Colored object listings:
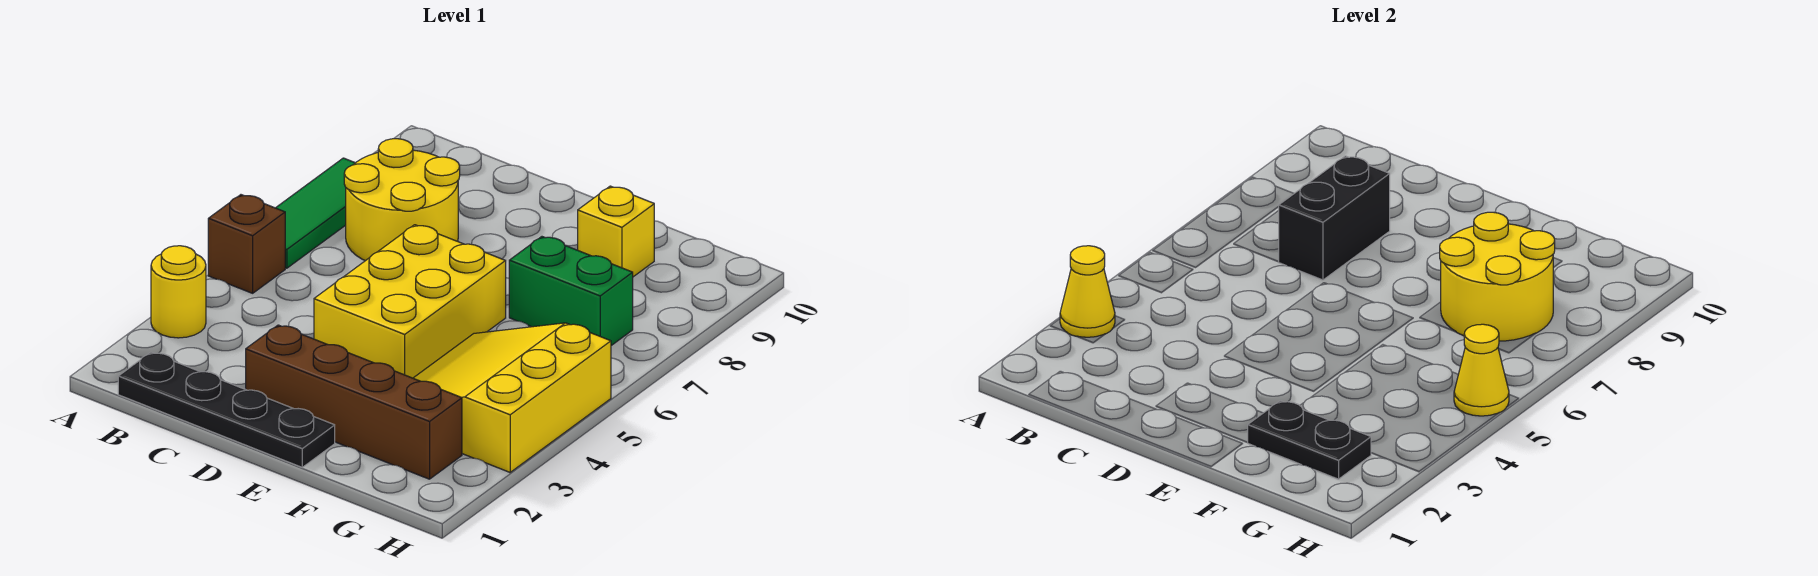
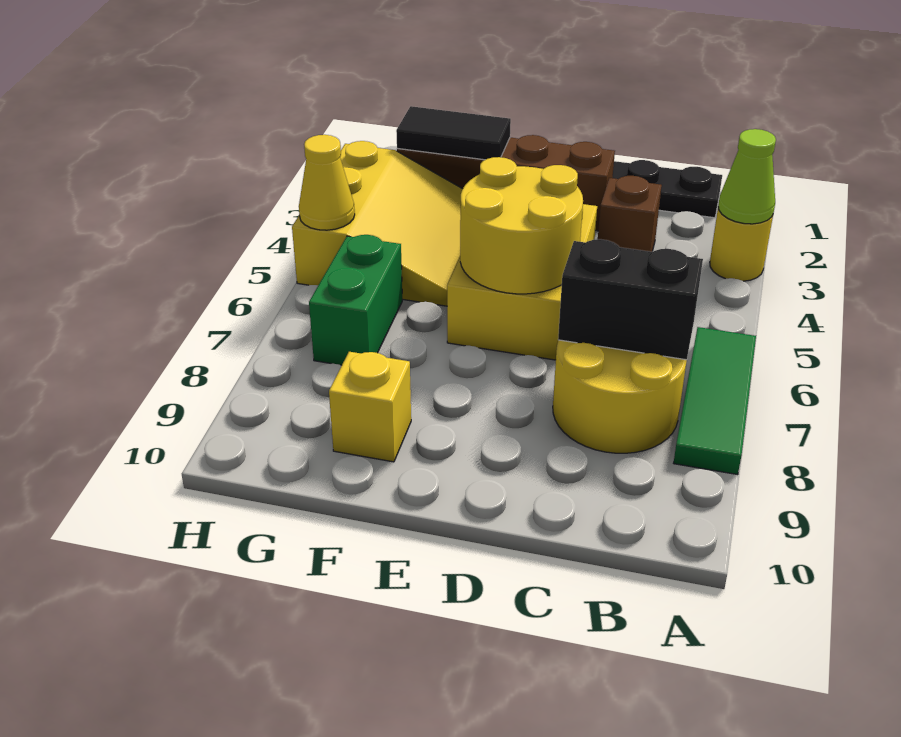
yellow 1x1 cone [1060,246,1115,337] -> lime 1x1 cone [718,129,776,224]
brown 1x1 brick [208,195,285,293] -> brown 1x1 brick moved to [598,176,662,252]
black 1x2 brick [1279,156,1390,280] -> black 1x2 brick turned to [558,239,703,360]
black 1x2 plate [1248,401,1371,479] -> black 1x2 tile [396,106,511,160]
green 1x2 brick [509,237,633,346] -> green 1x2 brick turned to [309,235,402,365]
yellow 2x2 round brick [1440,212,1555,341] -> yellow 2x2 round brick moved to [460,157,583,294]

Task prompt –
I would like the data copied exactly as it stands, with no pictures included.

Expected output –
yellow 1x1 cone [1060,246,1115,337] -> lime 1x1 cone [718,129,776,224]
brown 1x1 brick [208,195,285,293] -> brown 1x1 brick moved to [598,176,662,252]
black 1x2 brick [1279,156,1390,280] -> black 1x2 brick turned to [558,239,703,360]
black 1x2 plate [1248,401,1371,479] -> black 1x2 tile [396,106,511,160]
green 1x2 brick [509,237,633,346] -> green 1x2 brick turned to [309,235,402,365]
yellow 2x2 round brick [1440,212,1555,341] -> yellow 2x2 round brick moved to [460,157,583,294]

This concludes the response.